Entries taken from a collection:
......
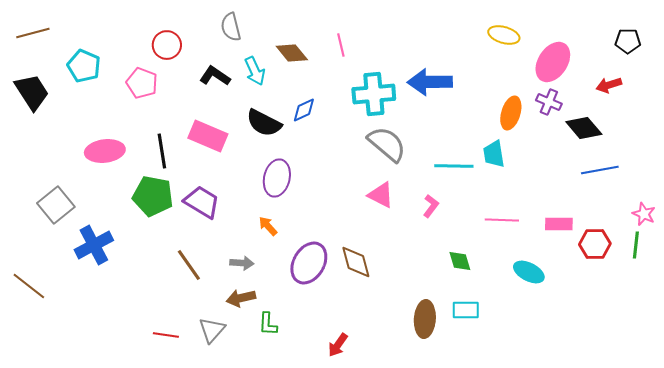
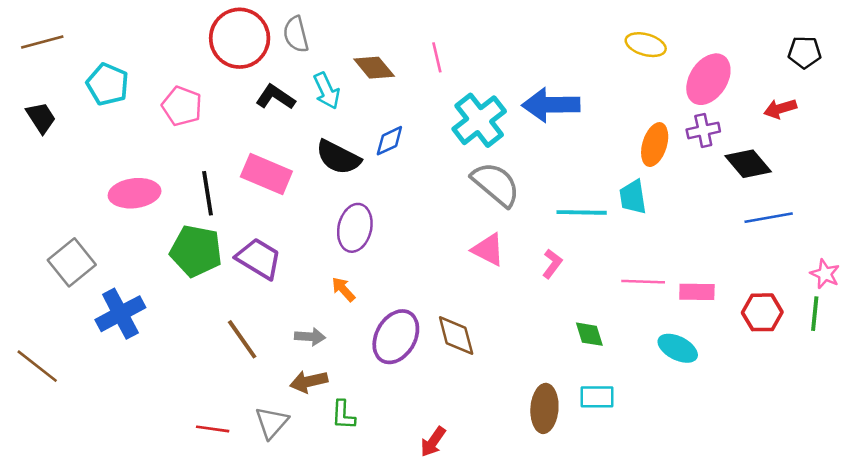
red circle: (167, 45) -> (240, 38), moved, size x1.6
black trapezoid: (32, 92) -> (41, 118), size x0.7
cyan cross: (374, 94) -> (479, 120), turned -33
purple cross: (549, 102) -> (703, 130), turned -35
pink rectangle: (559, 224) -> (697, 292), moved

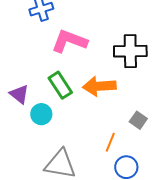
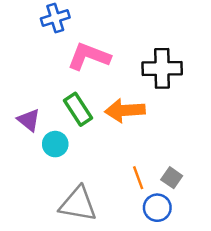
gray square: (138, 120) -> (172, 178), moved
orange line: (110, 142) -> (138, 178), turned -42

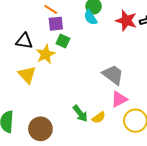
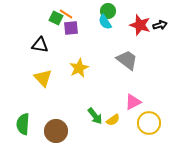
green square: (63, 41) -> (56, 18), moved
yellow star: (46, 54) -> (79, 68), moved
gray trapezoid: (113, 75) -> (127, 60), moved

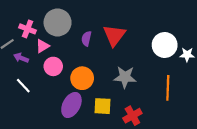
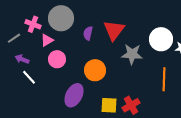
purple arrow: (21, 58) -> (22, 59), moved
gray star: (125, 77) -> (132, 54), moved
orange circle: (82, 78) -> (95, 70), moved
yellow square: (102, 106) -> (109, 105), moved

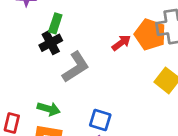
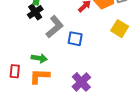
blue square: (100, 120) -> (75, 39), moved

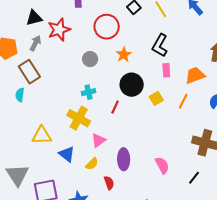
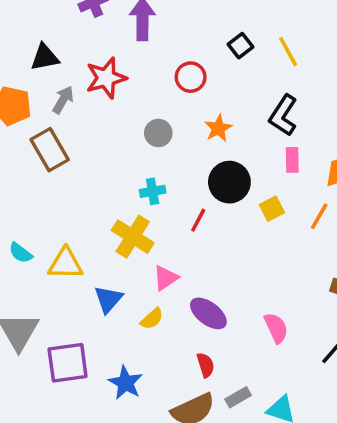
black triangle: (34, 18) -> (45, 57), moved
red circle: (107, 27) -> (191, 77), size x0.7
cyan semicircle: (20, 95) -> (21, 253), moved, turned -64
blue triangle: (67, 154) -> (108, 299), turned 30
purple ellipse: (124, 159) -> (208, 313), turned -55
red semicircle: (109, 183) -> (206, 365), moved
......
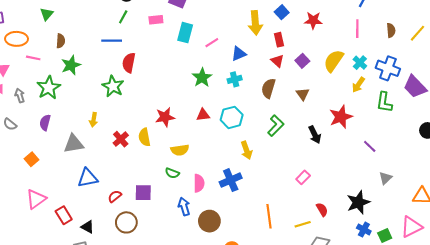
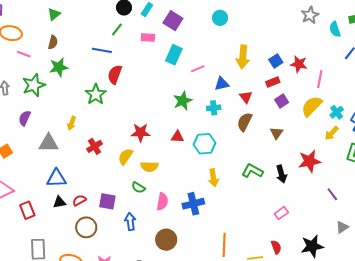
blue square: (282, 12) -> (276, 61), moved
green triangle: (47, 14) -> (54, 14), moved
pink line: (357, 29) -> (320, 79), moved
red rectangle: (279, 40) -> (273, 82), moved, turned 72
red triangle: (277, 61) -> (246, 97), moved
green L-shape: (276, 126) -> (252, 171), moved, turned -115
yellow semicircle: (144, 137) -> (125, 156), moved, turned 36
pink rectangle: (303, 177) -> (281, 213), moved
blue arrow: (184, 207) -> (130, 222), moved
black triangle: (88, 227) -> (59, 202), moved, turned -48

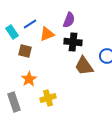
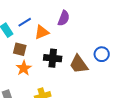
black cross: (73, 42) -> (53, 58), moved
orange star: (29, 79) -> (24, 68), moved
......
* _EXERCISE DETAILS_
Using the records above, repeat exactly the run of lines that starts with the line with "red circle: (167, 45)" and goes on through the line with "purple ellipse: (124, 159)"; omit each picture.

* _COMPLETED EXERCISE_
red circle: (167, 45) -> (240, 38), moved, size x1.6
black trapezoid: (32, 92) -> (41, 118), size x0.7
cyan cross: (374, 94) -> (479, 120), turned -33
purple cross: (549, 102) -> (703, 130), turned -35
pink rectangle: (559, 224) -> (697, 292), moved

gray square: (138, 120) -> (172, 178), moved
orange line: (110, 142) -> (138, 178), turned -42

green square: (63, 41) -> (56, 18), moved
yellow star: (46, 54) -> (79, 68), moved
gray trapezoid: (113, 75) -> (127, 60), moved

purple arrow: (21, 58) -> (22, 59), moved
gray star: (125, 77) -> (132, 54), moved
orange circle: (82, 78) -> (95, 70), moved
yellow square: (102, 106) -> (109, 105), moved

blue square: (100, 120) -> (75, 39), moved

black triangle: (34, 18) -> (45, 57), moved
red circle: (107, 27) -> (191, 77), size x0.7
cyan semicircle: (20, 95) -> (21, 253), moved, turned -64
blue triangle: (67, 154) -> (108, 299), turned 30
purple ellipse: (124, 159) -> (208, 313), turned -55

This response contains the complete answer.